From the entries that follow, copy each line containing the word "AGND".

Data provided:
********
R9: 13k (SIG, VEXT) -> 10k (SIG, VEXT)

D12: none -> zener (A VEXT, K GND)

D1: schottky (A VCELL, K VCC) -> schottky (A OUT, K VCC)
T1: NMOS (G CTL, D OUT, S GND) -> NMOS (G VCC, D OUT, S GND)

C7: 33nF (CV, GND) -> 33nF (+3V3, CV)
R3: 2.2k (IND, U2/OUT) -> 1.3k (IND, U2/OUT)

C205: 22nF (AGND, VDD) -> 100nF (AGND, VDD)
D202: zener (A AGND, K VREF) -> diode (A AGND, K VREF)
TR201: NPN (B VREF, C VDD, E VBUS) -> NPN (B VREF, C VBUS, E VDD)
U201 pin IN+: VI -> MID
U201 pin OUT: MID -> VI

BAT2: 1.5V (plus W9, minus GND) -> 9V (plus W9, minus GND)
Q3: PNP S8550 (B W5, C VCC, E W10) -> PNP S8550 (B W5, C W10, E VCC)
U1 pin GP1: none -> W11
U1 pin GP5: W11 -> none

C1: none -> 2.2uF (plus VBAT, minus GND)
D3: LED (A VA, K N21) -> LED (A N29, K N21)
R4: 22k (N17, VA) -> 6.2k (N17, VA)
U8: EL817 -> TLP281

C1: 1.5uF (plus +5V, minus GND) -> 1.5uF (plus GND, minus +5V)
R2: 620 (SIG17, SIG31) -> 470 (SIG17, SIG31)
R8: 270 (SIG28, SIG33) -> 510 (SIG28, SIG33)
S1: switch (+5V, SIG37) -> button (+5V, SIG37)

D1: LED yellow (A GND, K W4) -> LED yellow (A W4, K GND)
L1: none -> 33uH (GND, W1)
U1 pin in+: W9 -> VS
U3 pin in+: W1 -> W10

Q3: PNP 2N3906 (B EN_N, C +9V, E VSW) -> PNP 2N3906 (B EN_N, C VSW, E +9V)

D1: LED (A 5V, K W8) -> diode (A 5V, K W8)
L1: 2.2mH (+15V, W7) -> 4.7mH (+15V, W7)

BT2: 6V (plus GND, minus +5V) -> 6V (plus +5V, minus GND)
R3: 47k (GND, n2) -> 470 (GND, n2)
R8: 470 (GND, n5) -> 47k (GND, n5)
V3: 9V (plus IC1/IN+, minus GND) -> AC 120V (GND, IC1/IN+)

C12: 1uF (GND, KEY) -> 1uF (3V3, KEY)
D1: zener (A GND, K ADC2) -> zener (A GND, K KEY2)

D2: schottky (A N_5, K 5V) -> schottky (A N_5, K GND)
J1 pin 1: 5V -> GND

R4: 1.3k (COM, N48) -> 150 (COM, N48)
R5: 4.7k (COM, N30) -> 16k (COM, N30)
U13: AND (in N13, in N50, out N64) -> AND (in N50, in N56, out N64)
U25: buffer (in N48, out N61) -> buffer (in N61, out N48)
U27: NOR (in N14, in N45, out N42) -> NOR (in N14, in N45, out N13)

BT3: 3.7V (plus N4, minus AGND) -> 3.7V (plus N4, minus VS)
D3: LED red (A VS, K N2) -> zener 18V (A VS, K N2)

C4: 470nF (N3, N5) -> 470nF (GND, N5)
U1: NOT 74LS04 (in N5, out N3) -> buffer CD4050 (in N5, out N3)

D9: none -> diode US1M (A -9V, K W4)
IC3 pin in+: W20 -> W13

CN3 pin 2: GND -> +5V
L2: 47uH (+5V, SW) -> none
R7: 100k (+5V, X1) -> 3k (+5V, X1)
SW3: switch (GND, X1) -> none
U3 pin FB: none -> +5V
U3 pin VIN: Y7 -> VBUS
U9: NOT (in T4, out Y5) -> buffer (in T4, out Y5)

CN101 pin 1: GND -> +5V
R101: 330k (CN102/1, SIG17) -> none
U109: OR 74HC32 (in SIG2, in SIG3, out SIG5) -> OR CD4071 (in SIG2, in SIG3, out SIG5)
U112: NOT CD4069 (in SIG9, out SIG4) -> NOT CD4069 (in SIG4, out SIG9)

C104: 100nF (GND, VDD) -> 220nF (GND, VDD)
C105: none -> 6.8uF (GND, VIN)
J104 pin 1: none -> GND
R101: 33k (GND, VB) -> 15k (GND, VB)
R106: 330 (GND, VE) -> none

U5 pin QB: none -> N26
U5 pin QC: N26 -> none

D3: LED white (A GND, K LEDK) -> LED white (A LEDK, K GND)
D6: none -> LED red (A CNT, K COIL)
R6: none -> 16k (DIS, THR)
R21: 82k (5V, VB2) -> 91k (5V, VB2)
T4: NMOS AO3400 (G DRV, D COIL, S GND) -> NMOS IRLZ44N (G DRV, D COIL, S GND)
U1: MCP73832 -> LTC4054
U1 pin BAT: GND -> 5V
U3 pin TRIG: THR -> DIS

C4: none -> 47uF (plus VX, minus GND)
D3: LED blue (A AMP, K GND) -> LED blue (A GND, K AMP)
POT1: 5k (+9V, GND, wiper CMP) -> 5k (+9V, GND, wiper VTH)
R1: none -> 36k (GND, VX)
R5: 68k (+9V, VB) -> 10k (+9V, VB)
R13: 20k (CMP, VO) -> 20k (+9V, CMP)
********
Result below:
C205: 22nF (AGND, VDD) -> 100nF (AGND, VDD)
D202: zener (A AGND, K VREF) -> diode (A AGND, K VREF)
BT3: 3.7V (plus N4, minus AGND) -> 3.7V (plus N4, minus VS)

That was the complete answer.